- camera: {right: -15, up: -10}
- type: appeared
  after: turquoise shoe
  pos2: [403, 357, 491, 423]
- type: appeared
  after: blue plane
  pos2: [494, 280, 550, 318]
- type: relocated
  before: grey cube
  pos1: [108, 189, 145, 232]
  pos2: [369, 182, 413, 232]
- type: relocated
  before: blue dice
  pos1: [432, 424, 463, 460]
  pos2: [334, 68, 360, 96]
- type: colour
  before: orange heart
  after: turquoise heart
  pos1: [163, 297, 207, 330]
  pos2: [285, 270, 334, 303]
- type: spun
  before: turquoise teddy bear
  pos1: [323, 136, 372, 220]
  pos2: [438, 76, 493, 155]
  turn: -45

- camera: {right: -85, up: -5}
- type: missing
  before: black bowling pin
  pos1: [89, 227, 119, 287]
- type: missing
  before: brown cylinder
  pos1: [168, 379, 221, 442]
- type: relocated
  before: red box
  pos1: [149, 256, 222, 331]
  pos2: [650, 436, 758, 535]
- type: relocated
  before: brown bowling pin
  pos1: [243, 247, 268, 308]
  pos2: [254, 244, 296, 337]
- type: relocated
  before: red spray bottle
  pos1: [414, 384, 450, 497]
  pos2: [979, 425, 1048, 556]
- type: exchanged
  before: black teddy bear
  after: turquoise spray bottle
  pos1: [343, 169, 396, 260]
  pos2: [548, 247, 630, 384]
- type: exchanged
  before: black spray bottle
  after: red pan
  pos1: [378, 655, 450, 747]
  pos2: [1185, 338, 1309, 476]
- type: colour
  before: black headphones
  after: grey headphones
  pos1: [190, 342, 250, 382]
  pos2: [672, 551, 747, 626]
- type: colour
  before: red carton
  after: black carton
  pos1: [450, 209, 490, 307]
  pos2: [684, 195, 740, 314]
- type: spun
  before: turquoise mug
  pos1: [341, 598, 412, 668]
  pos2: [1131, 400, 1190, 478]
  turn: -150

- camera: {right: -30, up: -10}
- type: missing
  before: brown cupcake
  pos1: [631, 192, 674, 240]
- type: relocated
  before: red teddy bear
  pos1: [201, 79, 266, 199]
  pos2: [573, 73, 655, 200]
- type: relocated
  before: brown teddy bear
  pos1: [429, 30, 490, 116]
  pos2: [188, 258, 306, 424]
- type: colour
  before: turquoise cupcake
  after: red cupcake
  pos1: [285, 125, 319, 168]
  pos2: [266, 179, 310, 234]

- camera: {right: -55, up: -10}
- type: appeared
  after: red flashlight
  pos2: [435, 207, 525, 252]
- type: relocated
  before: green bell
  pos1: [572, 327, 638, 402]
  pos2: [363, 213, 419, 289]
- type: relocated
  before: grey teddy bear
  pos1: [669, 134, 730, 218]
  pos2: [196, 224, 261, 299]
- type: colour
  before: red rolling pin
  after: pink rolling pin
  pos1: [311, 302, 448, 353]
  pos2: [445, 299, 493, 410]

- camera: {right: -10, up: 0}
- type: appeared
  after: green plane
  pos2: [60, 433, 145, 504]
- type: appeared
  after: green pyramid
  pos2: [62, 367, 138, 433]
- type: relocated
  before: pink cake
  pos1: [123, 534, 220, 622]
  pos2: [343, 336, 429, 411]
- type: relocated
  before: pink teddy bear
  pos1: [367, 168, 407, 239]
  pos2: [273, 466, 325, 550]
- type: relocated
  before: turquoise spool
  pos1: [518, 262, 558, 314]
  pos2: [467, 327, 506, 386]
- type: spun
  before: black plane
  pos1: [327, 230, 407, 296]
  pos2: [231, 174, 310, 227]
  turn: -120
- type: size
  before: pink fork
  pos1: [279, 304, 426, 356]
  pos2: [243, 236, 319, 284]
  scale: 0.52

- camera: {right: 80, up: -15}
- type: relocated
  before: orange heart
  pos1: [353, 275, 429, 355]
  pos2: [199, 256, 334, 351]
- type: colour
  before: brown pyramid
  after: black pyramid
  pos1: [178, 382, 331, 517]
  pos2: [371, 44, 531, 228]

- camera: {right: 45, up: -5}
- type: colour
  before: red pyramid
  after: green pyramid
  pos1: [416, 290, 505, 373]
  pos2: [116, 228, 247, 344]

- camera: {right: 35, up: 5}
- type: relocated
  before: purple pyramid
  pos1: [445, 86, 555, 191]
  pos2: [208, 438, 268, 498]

────────────────────

* Your instructions: Give back the material exactly as it is shown above.

* Exercise output:
- camera: {right: -15, up: -10}
- type: appeared
  after: turquoise shoe
  pos2: [403, 357, 491, 423]
- type: appeared
  after: blue plane
  pos2: [494, 280, 550, 318]
- type: relocated
  before: grey cube
  pos1: [108, 189, 145, 232]
  pos2: [369, 182, 413, 232]
- type: relocated
  before: blue dice
  pos1: [432, 424, 463, 460]
  pos2: [334, 68, 360, 96]
- type: colour
  before: orange heart
  after: turquoise heart
  pos1: [163, 297, 207, 330]
  pos2: [285, 270, 334, 303]
- type: spun
  before: turquoise teddy bear
  pos1: [323, 136, 372, 220]
  pos2: [438, 76, 493, 155]
  turn: -45

- camera: {right: -85, up: -5}
- type: missing
  before: black bowling pin
  pos1: [89, 227, 119, 287]
- type: missing
  before: brown cylinder
  pos1: [168, 379, 221, 442]
- type: relocated
  before: red box
  pos1: [149, 256, 222, 331]
  pos2: [650, 436, 758, 535]
- type: relocated
  before: brown bowling pin
  pos1: [243, 247, 268, 308]
  pos2: [254, 244, 296, 337]
- type: relocated
  before: red spray bottle
  pos1: [414, 384, 450, 497]
  pos2: [979, 425, 1048, 556]
- type: exchanged
  before: black teddy bear
  after: turquoise spray bottle
  pos1: [343, 169, 396, 260]
  pos2: [548, 247, 630, 384]
- type: exchanged
  before: black spray bottle
  after: red pan
  pos1: [378, 655, 450, 747]
  pos2: [1185, 338, 1309, 476]
- type: colour
  before: black headphones
  after: grey headphones
  pos1: [190, 342, 250, 382]
  pos2: [672, 551, 747, 626]
- type: colour
  before: red carton
  after: black carton
  pos1: [450, 209, 490, 307]
  pos2: [684, 195, 740, 314]
- type: spun
  before: turquoise mug
  pos1: [341, 598, 412, 668]
  pos2: [1131, 400, 1190, 478]
  turn: -150

- camera: {right: -30, up: -10}
- type: missing
  before: brown cupcake
  pos1: [631, 192, 674, 240]
- type: relocated
  before: red teddy bear
  pos1: [201, 79, 266, 199]
  pos2: [573, 73, 655, 200]
- type: relocated
  before: brown teddy bear
  pos1: [429, 30, 490, 116]
  pos2: [188, 258, 306, 424]
- type: colour
  before: turquoise cupcake
  after: red cupcake
  pos1: [285, 125, 319, 168]
  pos2: [266, 179, 310, 234]

- camera: {right: -55, up: -10}
- type: appeared
  after: red flashlight
  pos2: [435, 207, 525, 252]
- type: relocated
  before: green bell
  pos1: [572, 327, 638, 402]
  pos2: [363, 213, 419, 289]
- type: relocated
  before: grey teddy bear
  pos1: [669, 134, 730, 218]
  pos2: [196, 224, 261, 299]
- type: colour
  before: red rolling pin
  after: pink rolling pin
  pos1: [311, 302, 448, 353]
  pos2: [445, 299, 493, 410]

- camera: {right: -10, up: 0}
- type: appeared
  after: green plane
  pos2: [60, 433, 145, 504]
- type: appeared
  after: green pyramid
  pos2: [62, 367, 138, 433]
- type: relocated
  before: pink cake
  pos1: [123, 534, 220, 622]
  pos2: [343, 336, 429, 411]
- type: relocated
  before: pink teddy bear
  pos1: [367, 168, 407, 239]
  pos2: [273, 466, 325, 550]
- type: relocated
  before: turquoise spool
  pos1: [518, 262, 558, 314]
  pos2: [467, 327, 506, 386]
- type: spun
  before: black plane
  pos1: [327, 230, 407, 296]
  pos2: [231, 174, 310, 227]
  turn: -120
- type: size
  before: pink fork
  pos1: [279, 304, 426, 356]
  pos2: [243, 236, 319, 284]
  scale: 0.52

- camera: {right: 80, up: -15}
- type: relocated
  before: orange heart
  pos1: [353, 275, 429, 355]
  pos2: [199, 256, 334, 351]
- type: colour
  before: brown pyramid
  after: black pyramid
  pos1: [178, 382, 331, 517]
  pos2: [371, 44, 531, 228]

- camera: {right: 45, up: -5}
- type: colour
  before: red pyramid
  after: green pyramid
  pos1: [416, 290, 505, 373]
  pos2: [116, 228, 247, 344]

- camera: {right: 35, up: 5}
- type: relocated
  before: purple pyramid
  pos1: [445, 86, 555, 191]
  pos2: [208, 438, 268, 498]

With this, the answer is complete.